(EXERCISE INSTRUCTIONS):
Return the records as they stand. No picture is to be included.

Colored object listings
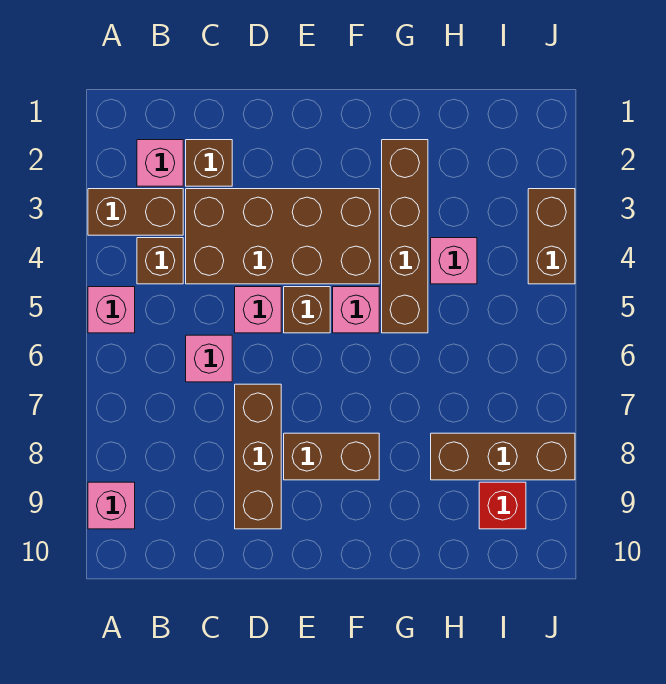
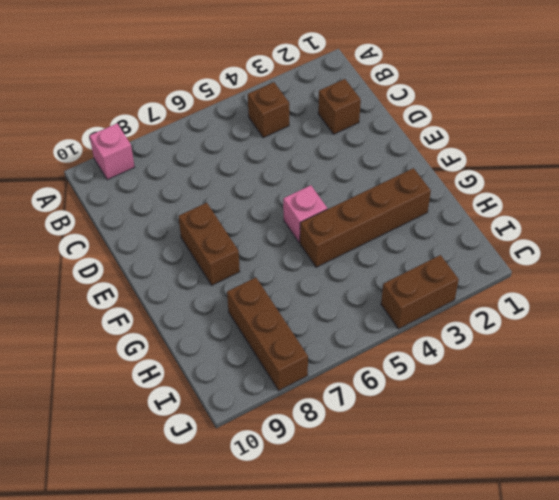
none -> brown brick A3:B3 level 1
none -> pink brick A5 level 1
none -> pink brick B2 level 1

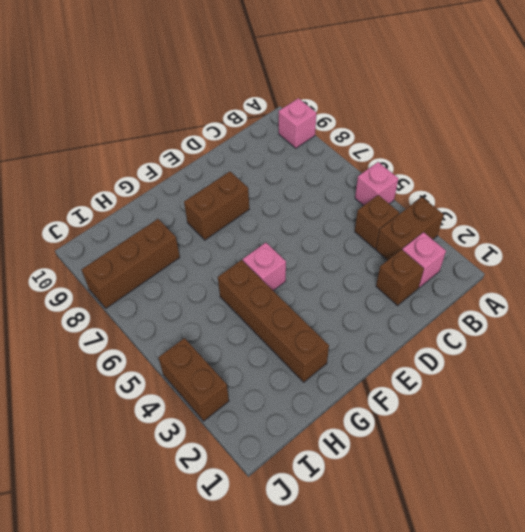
none -> brown brick C3:F4 level 1
none -> pink brick C6 level 1
none -> pink brick D5 level 1

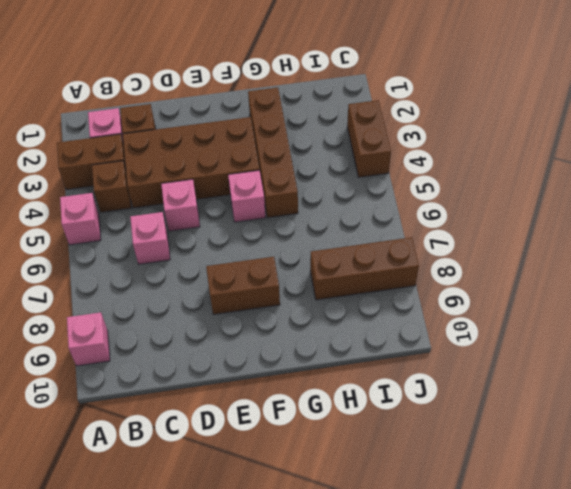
none -> brown brick D7:D9 level 1
none -> brown brick E5 level 1
none -> pink brick H4 level 1

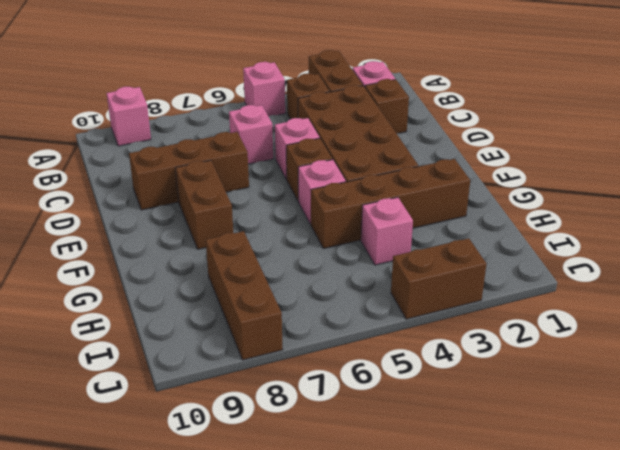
none -> red brick I9 level 1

(RESPONSE AREA):
none -> brown brick A3:B3 level 1
none -> pink brick A5 level 1
none -> pink brick B2 level 1

none -> brown brick C3:F4 level 1
none -> pink brick C6 level 1
none -> pink brick D5 level 1

none -> brown brick D7:D9 level 1
none -> brown brick E5 level 1
none -> pink brick H4 level 1

none -> red brick I9 level 1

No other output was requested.